ASSIGNED TASK: Nothing but the pictures should be dropped when the records are transcribed word for word.

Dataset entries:
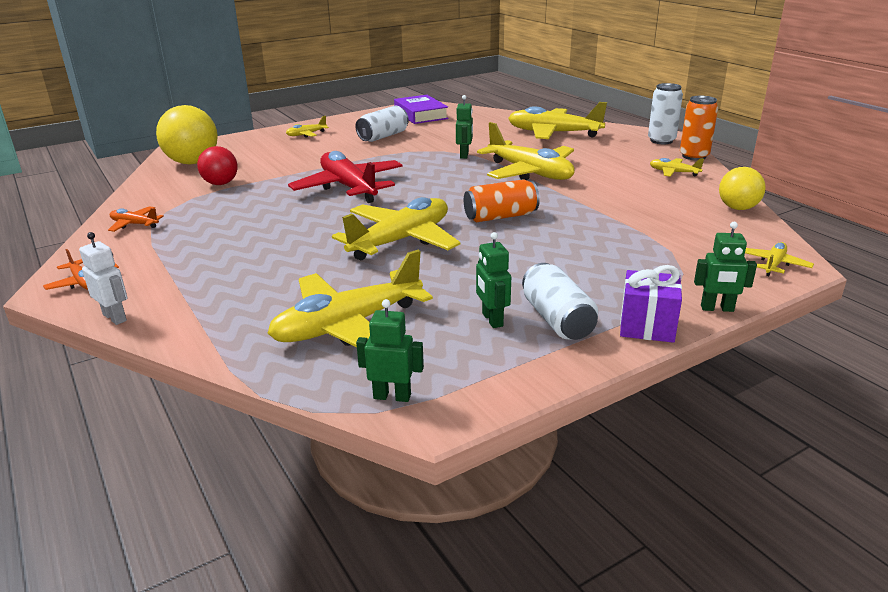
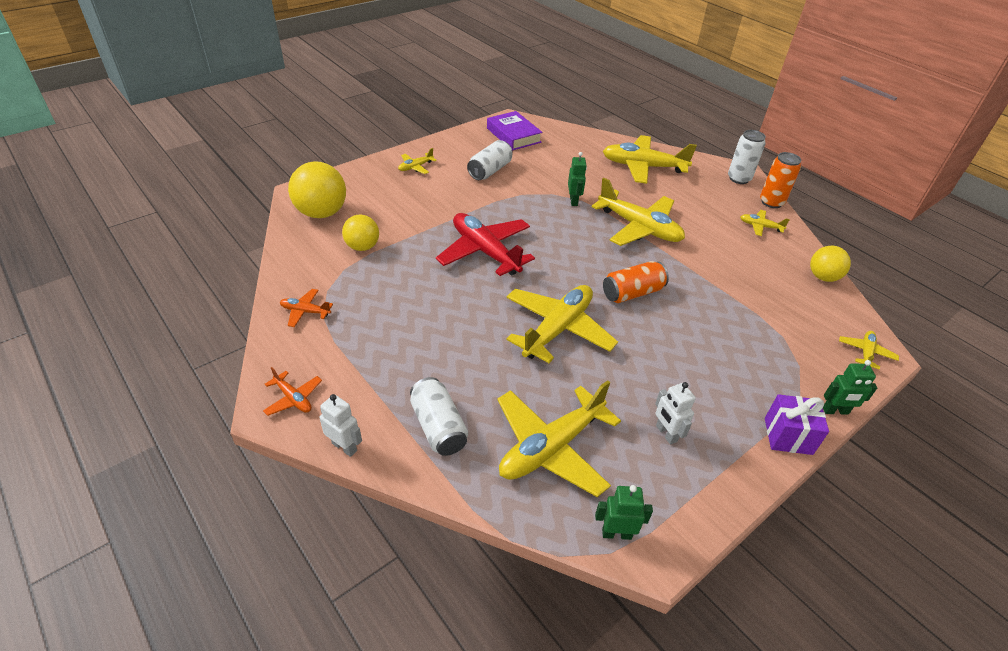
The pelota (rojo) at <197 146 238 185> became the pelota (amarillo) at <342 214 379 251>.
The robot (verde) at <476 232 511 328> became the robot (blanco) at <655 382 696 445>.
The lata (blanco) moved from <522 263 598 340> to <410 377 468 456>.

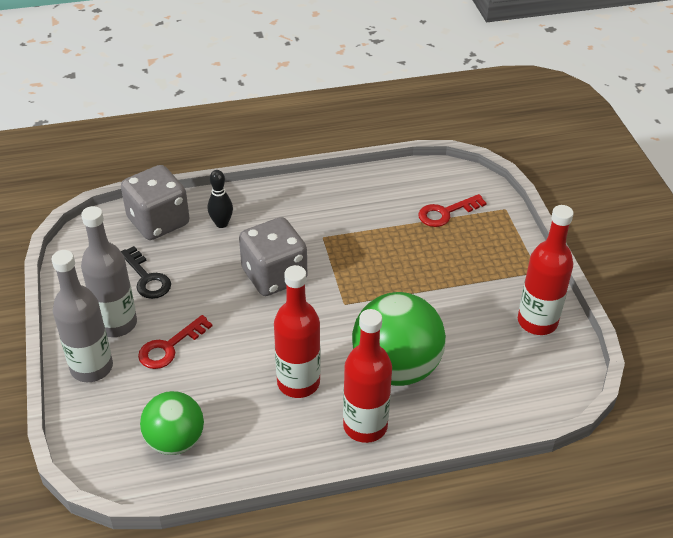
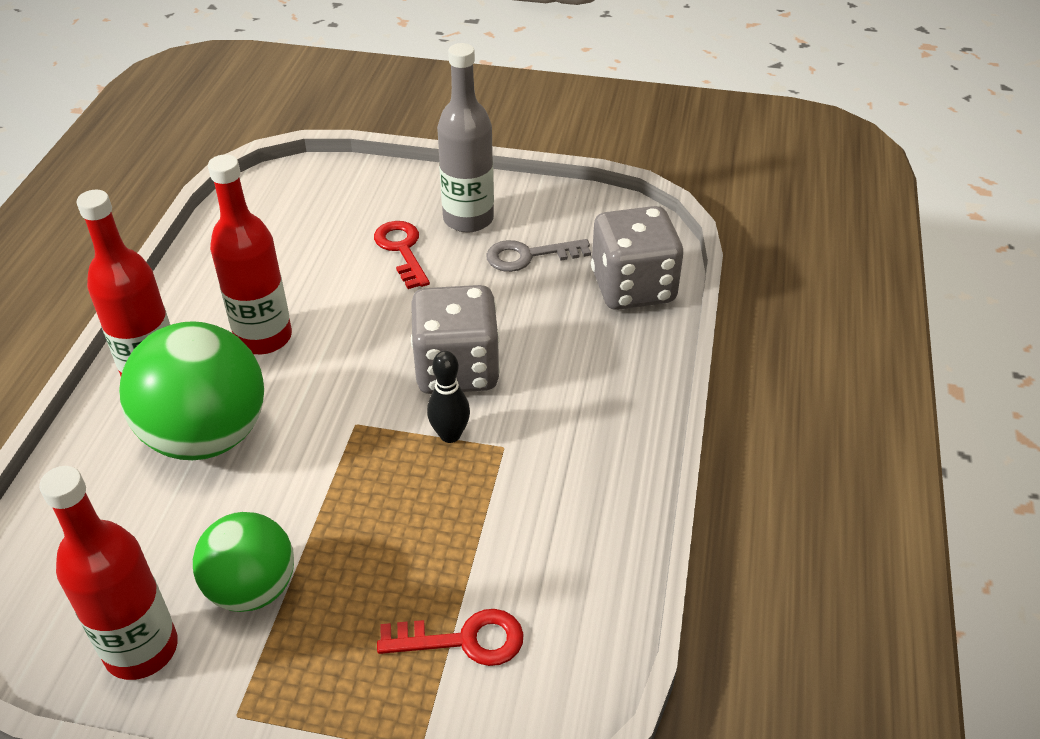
The bolo (negro) moved from <208 170 233 228> to <427 351 470 443>.
The llave (rojo) at <418 194 487 227> turned 90 degrees clockwise.
The llave (negro) at <121 246 171 299> became the llave (gris) at <486 239 591 272>.
The botella (gris) at <52 250 113 382> disappeared.
The pelota (verde) moved from <140 391 204 455> to <193 512 294 612>.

ANSWER TO THIS PROBLEM:
The pelota (rojo) at <197 146 238 185> became the pelota (amarillo) at <342 214 379 251>.
The robot (verde) at <476 232 511 328> became the robot (blanco) at <655 382 696 445>.
The lata (blanco) moved from <522 263 598 340> to <410 377 468 456>.

The bolo (negro) moved from <208 170 233 228> to <427 351 470 443>.
The llave (rojo) at <418 194 487 227> turned 90 degrees clockwise.
The llave (negro) at <121 246 171 299> became the llave (gris) at <486 239 591 272>.
The botella (gris) at <52 250 113 382> disappeared.
The pelota (verde) moved from <140 391 204 455> to <193 512 294 612>.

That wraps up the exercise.